* _Recorded data_
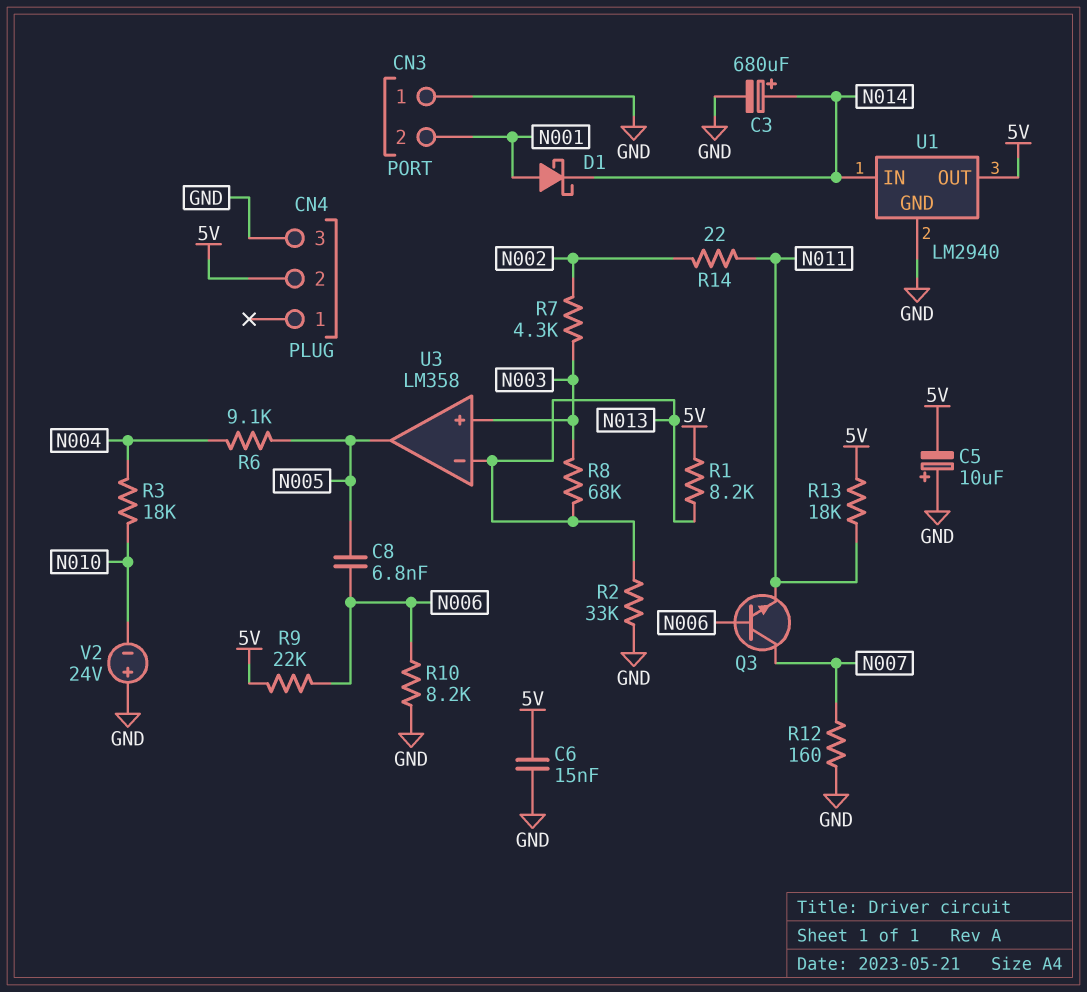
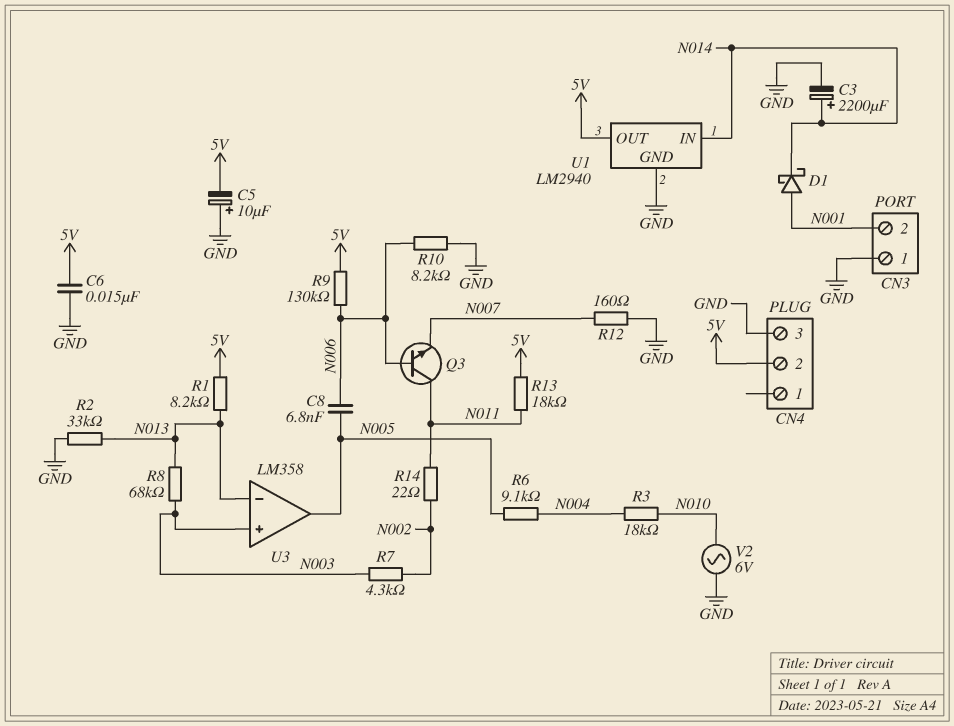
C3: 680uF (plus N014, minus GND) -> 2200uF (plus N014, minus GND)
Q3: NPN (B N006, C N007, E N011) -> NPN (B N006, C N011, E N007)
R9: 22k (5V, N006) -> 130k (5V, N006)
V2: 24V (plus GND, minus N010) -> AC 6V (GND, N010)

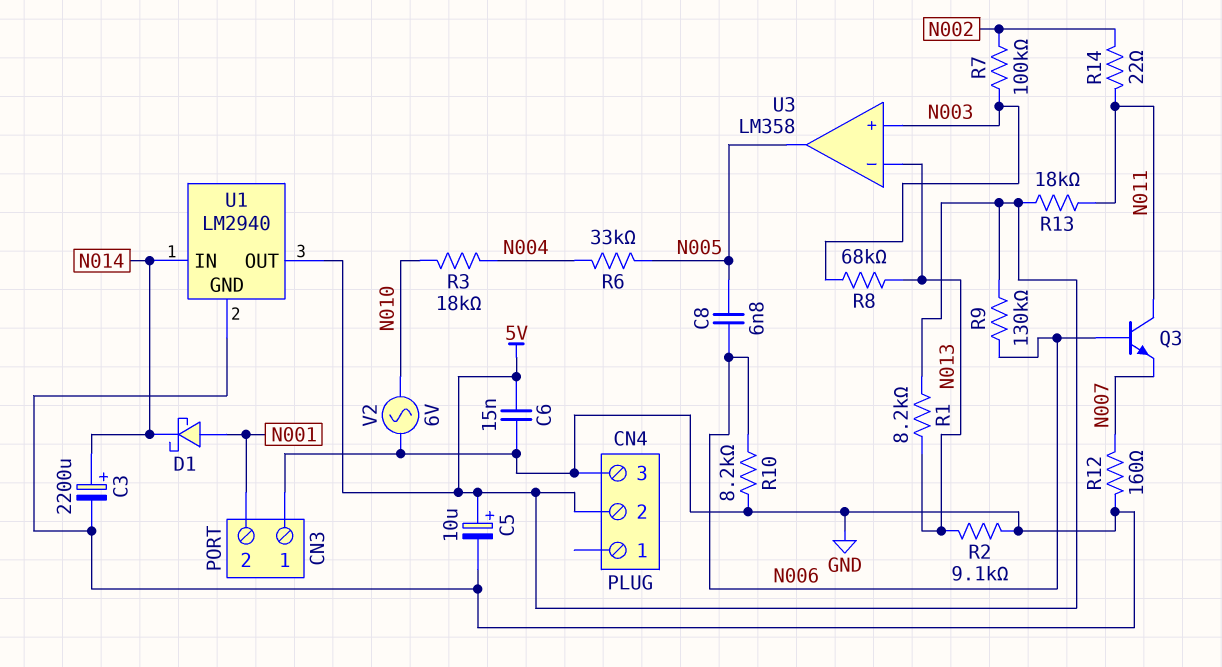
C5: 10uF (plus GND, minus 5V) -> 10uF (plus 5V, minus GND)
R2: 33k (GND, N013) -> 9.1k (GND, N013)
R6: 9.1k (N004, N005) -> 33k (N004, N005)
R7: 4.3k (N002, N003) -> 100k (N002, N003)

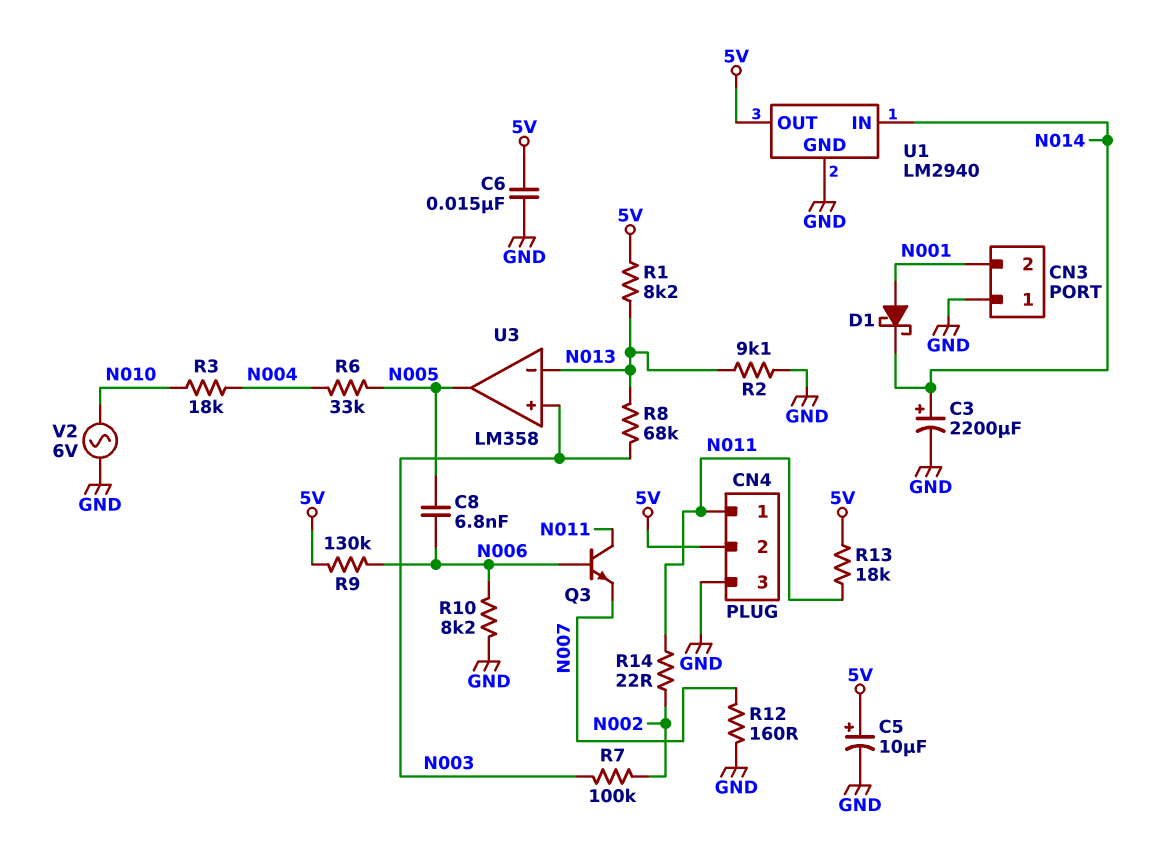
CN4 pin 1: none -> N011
==
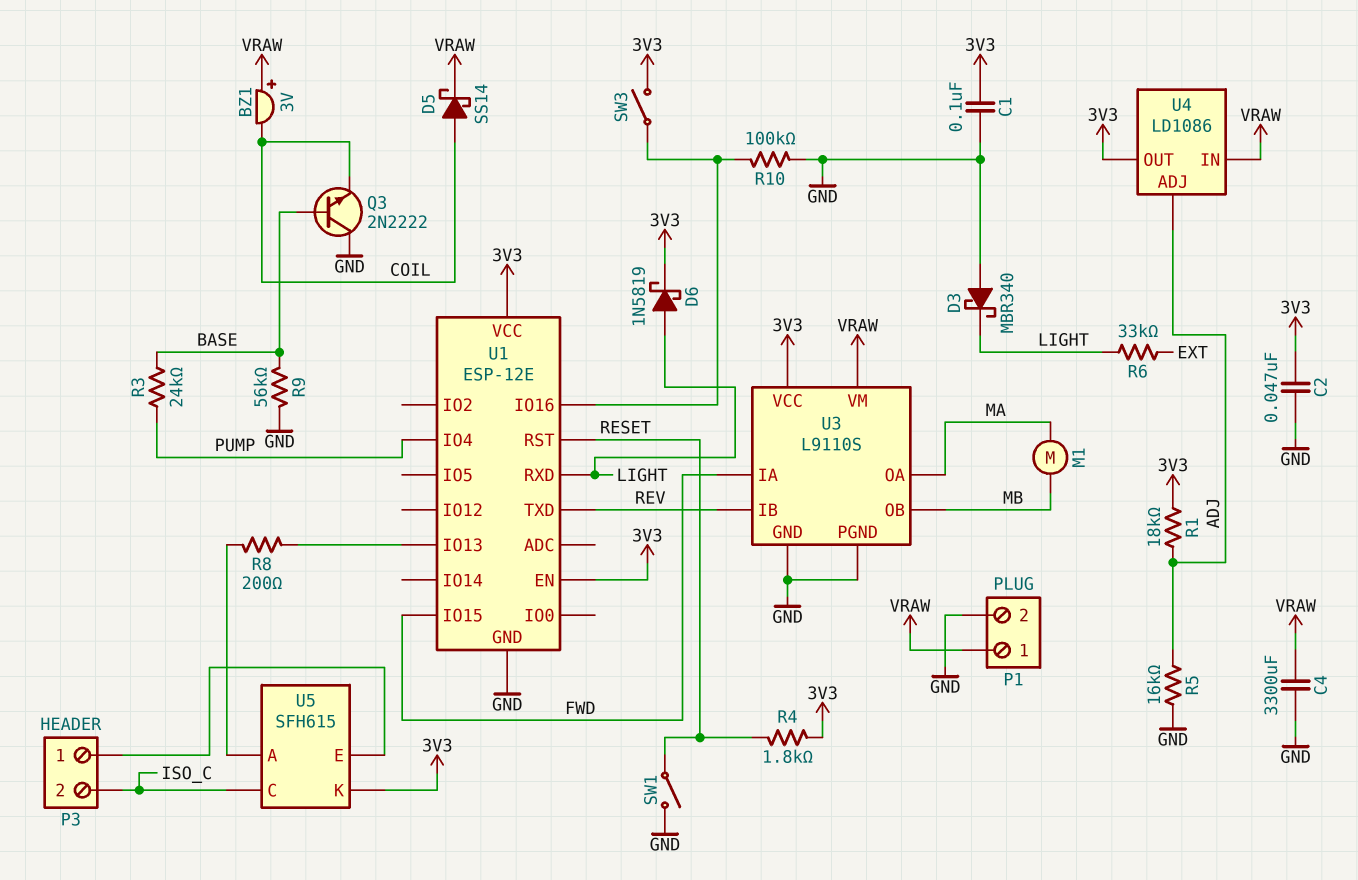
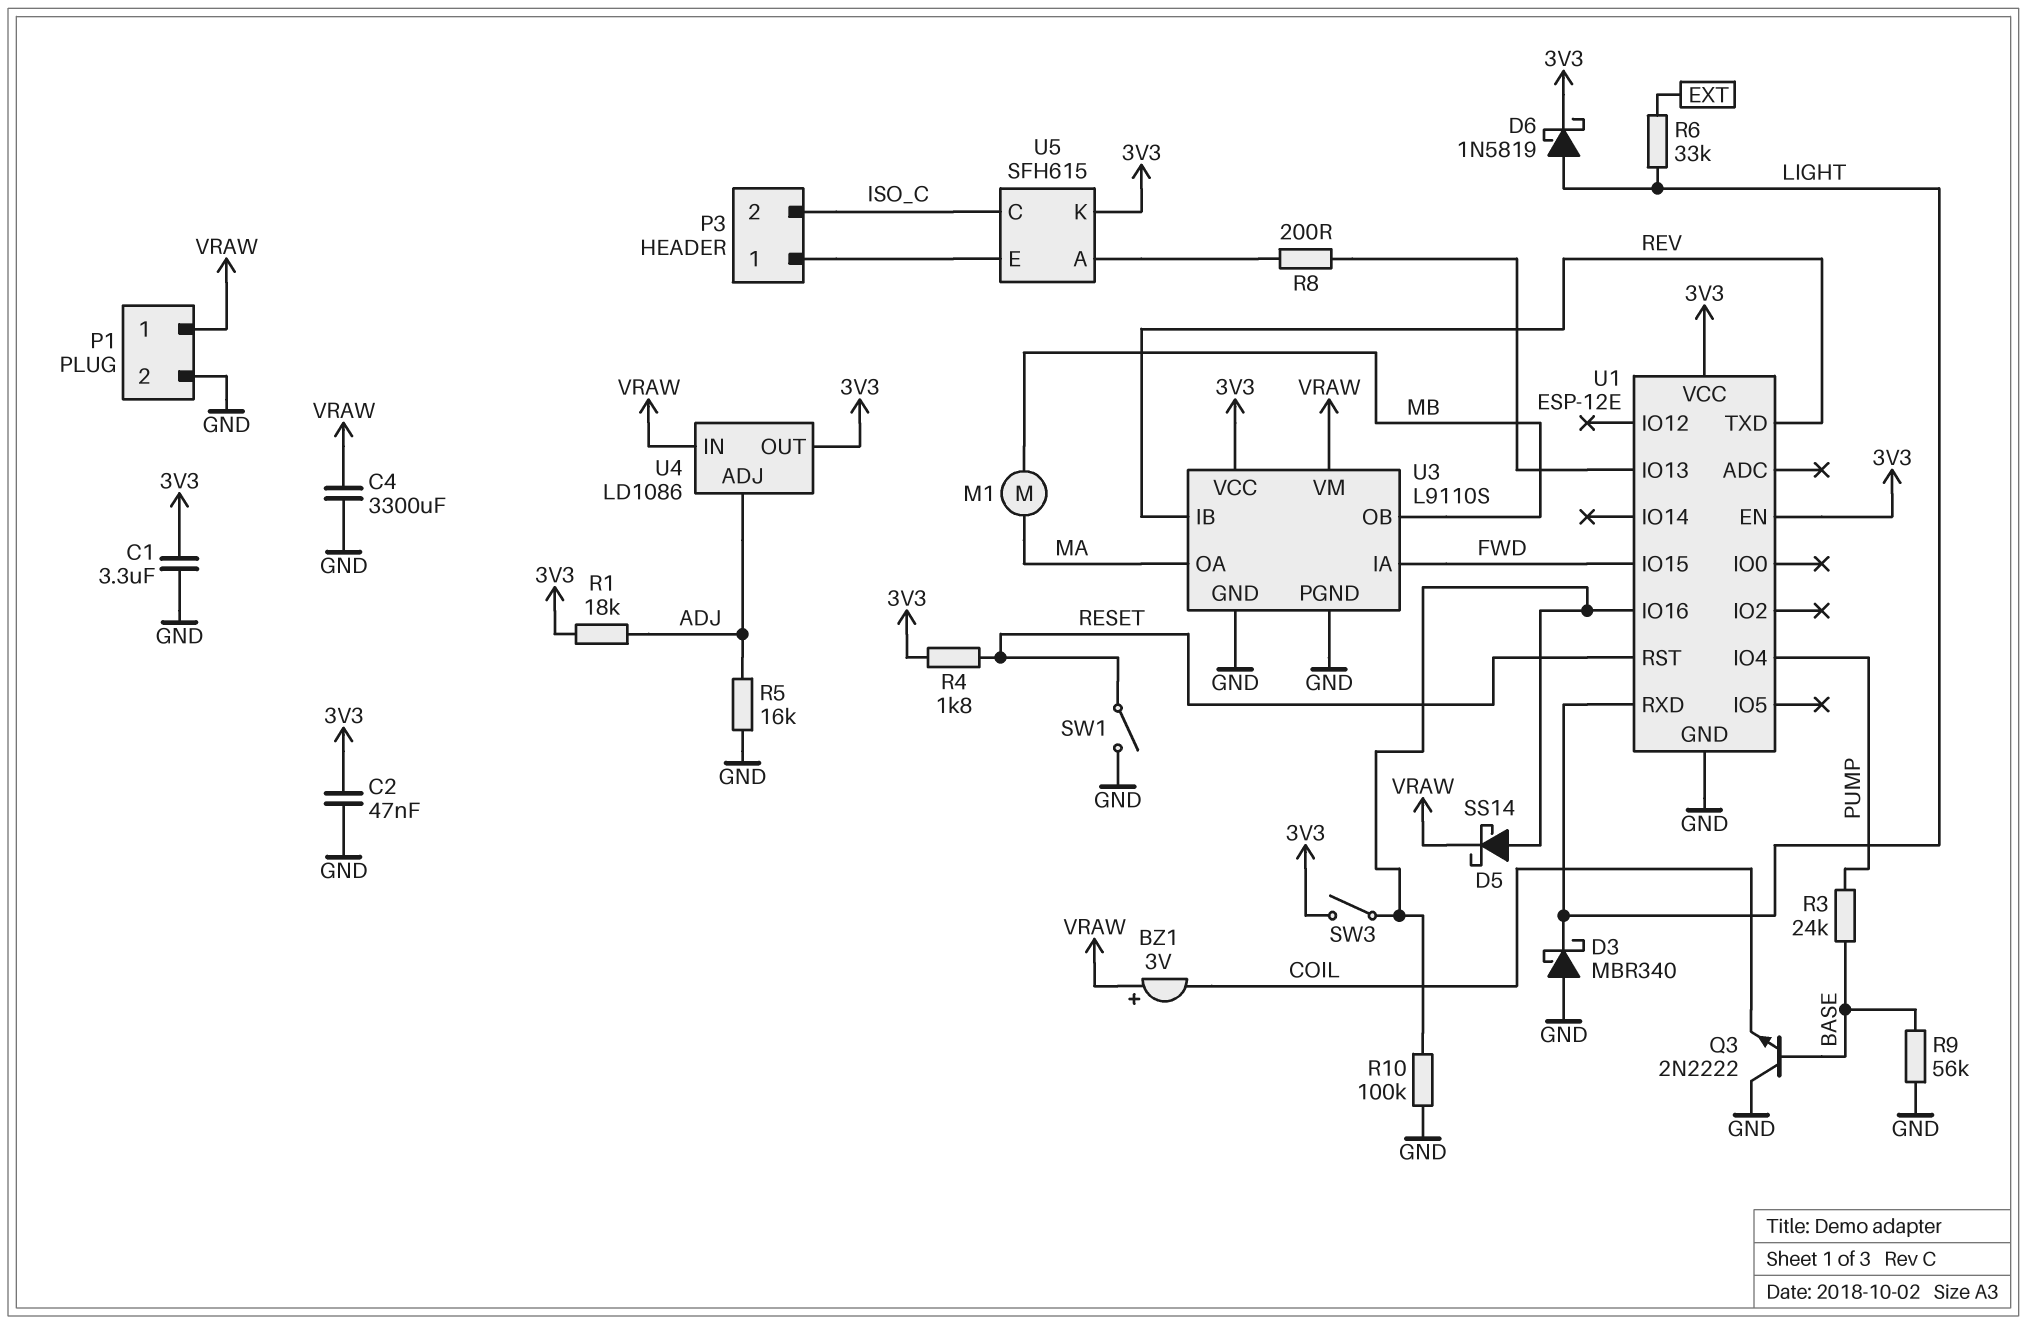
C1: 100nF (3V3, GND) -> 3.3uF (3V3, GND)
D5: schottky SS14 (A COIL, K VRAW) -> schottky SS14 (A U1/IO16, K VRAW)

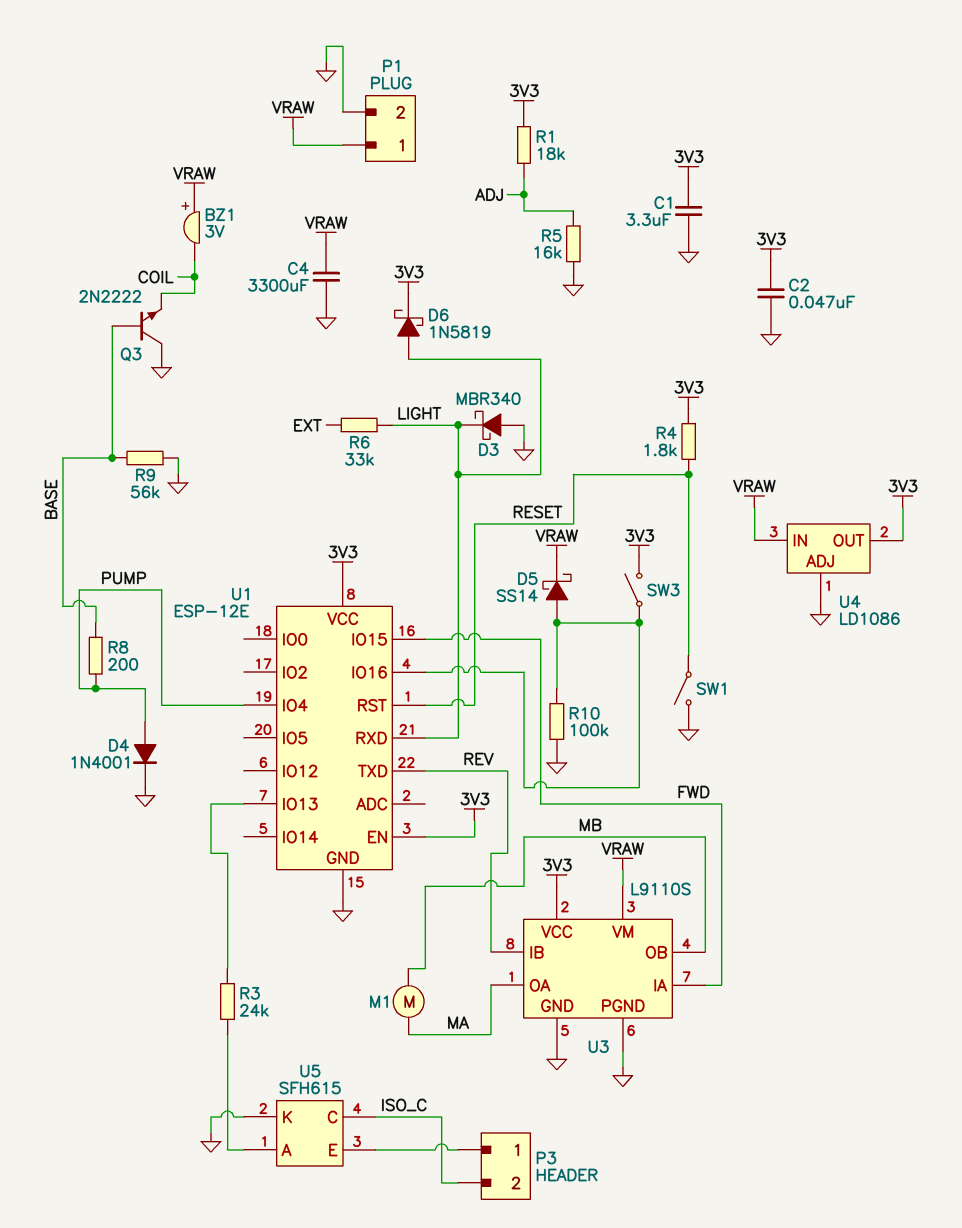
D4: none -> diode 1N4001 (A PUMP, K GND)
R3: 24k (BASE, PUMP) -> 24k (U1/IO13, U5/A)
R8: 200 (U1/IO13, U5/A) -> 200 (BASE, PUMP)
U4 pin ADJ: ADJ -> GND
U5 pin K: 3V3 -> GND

* _Task goal_
Return, unchanged, the run of lines above that opens with the line containing "D4: none -> diode 1N4001 (A PUMP, K GND)" and closes with the line containing "U5 pin K: 3V3 -> GND". Include both.

* _Response to the exercise_
D4: none -> diode 1N4001 (A PUMP, K GND)
R3: 24k (BASE, PUMP) -> 24k (U1/IO13, U5/A)
R8: 200 (U1/IO13, U5/A) -> 200 (BASE, PUMP)
U4 pin ADJ: ADJ -> GND
U5 pin K: 3V3 -> GND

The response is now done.